─── Source material ───

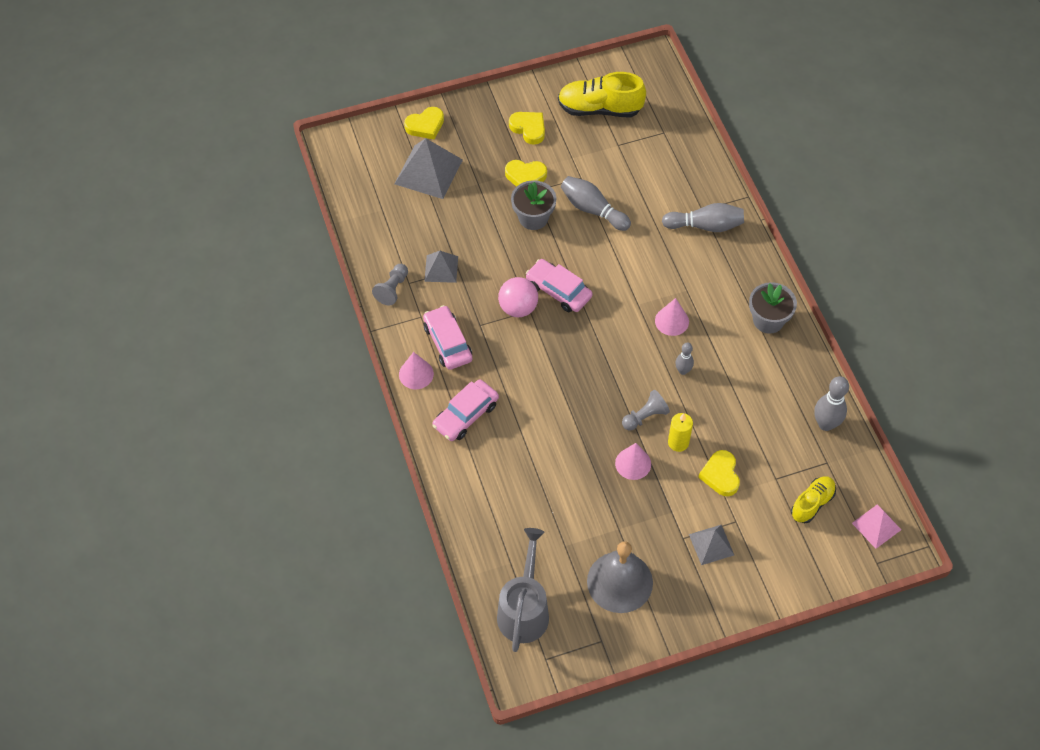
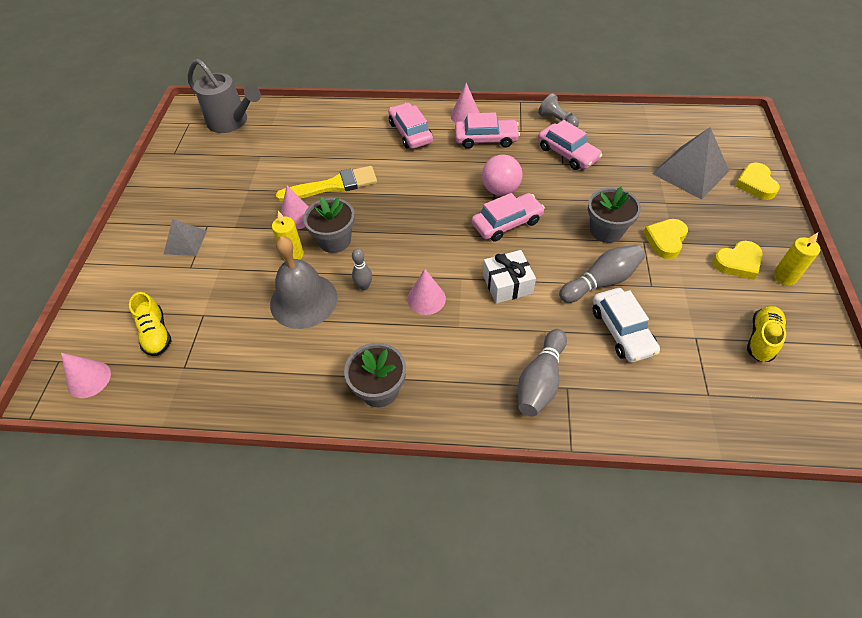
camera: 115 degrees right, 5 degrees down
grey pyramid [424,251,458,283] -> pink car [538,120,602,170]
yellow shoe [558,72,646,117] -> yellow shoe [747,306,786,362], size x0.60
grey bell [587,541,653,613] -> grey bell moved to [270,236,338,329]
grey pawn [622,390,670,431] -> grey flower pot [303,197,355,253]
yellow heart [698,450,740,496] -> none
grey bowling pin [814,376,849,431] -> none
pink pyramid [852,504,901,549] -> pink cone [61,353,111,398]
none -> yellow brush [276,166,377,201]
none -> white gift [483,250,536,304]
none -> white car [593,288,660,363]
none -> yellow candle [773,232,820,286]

───
─── Source material ───

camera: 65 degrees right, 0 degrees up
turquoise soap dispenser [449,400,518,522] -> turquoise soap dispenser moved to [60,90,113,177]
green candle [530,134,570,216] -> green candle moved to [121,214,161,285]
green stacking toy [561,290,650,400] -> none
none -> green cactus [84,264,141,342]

───

§ **Task statement**
For this exercise, repeat exactly the lines of the data above from the one with "grey bell [587,541,653,613]" down to the one with "none -> yellow brush [276,166,377,201]", both end lines included.

§ **Written reply**
grey bell [587,541,653,613] -> grey bell moved to [270,236,338,329]
grey pawn [622,390,670,431] -> grey flower pot [303,197,355,253]
yellow heart [698,450,740,496] -> none
grey bowling pin [814,376,849,431] -> none
pink pyramid [852,504,901,549] -> pink cone [61,353,111,398]
none -> yellow brush [276,166,377,201]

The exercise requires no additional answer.